# WHAT YOU HAVE TO DO:
Starting at the line with "(379, 537) = (584, 293): brown" and stopping at the final line, retype the data below exactly; do not carry over any pictures.

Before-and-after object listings
◇ ◇ ◇ ◇ ◇

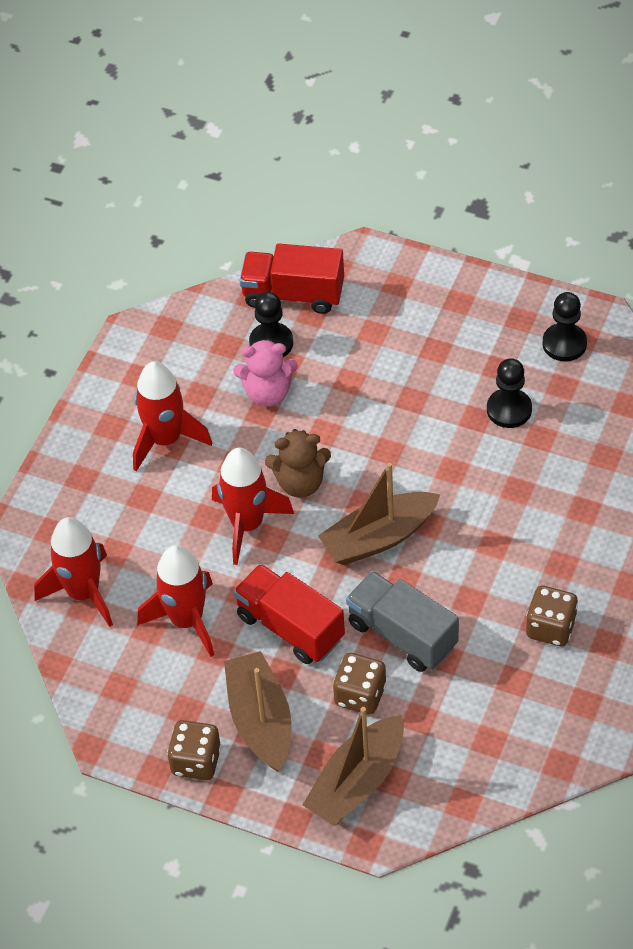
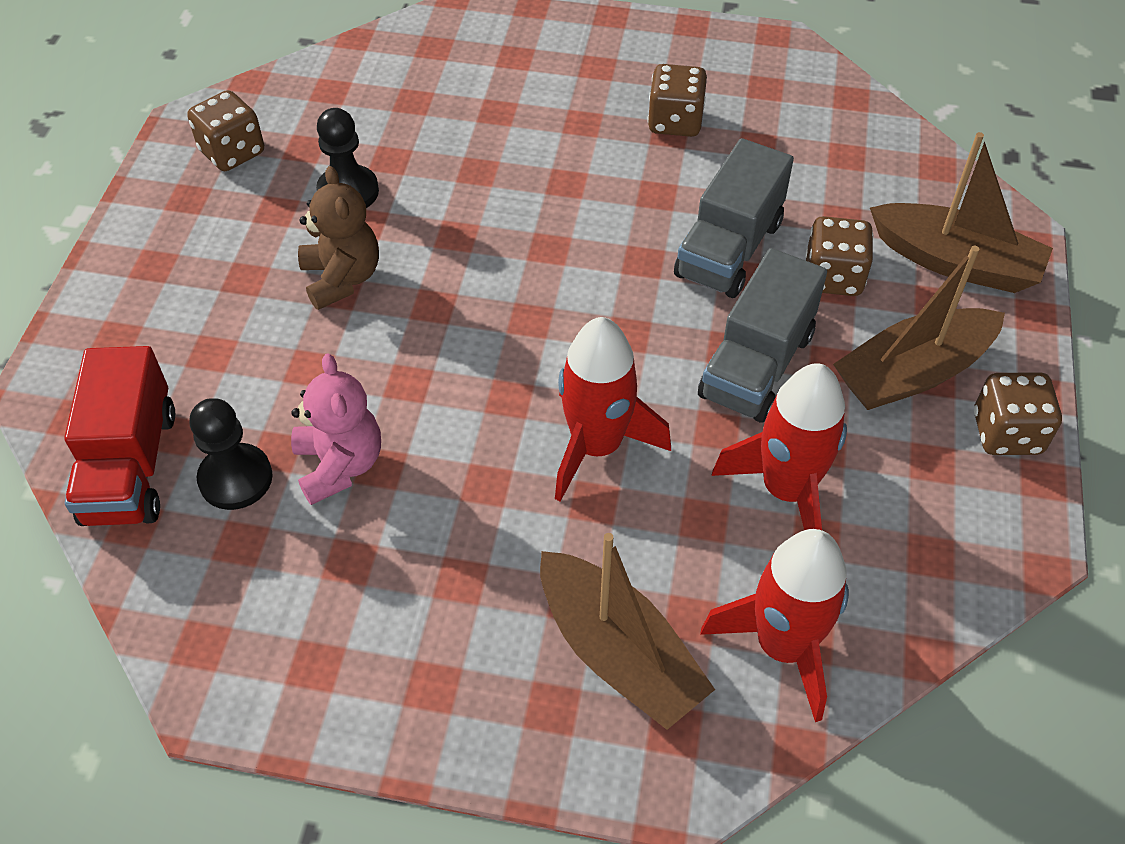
camera: 105 degrees left, 0 degrees up
(165, 439) = (451, 591): red rocket -> none
(290, 627) = (756, 365): red truck -> grey truck
(300, 483) = (507, 395): brown teddy bear -> brown teddy bear (342, 278)
(379, 537) = (584, 293): brown boat -> brown boat (618, 652)
(564, 344) = (232, 152): black pawn -> brown dice

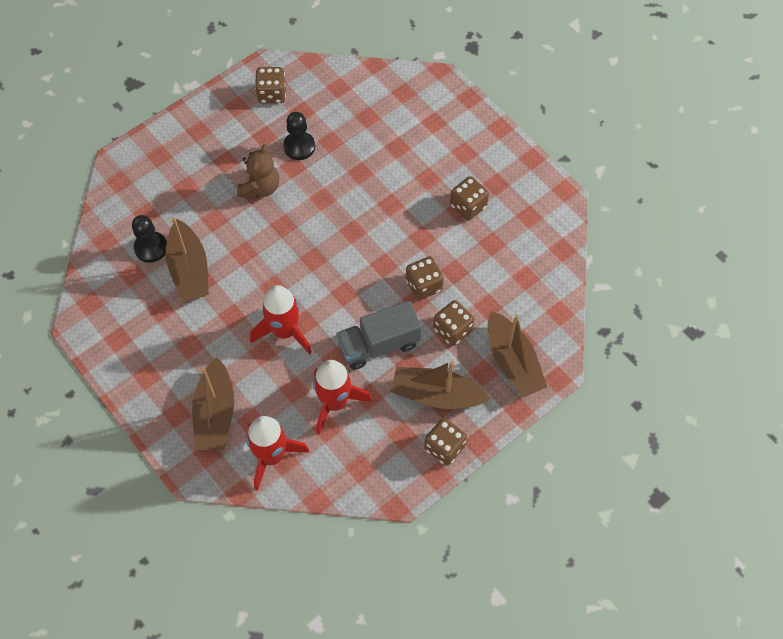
camera: 40 degrees right, 10 degrees up
(131, 466) = (121, 216): red truck -> none
(340, 465) = (189, 269): pink teddy bear -> brown boat
(729, 249) = (424, 285): grey truck -> brown dice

◇ ◇ ◇ ◇ ◇

# RESPONSE BELOW:
(379, 537) = (584, 293): brown boat -> brown boat (618, 652)
(564, 344) = (232, 152): black pawn -> brown dice

camera: 40 degrees right, 10 degrees up
(131, 466) = (121, 216): red truck -> none
(340, 465) = (189, 269): pink teddy bear -> brown boat
(729, 249) = (424, 285): grey truck -> brown dice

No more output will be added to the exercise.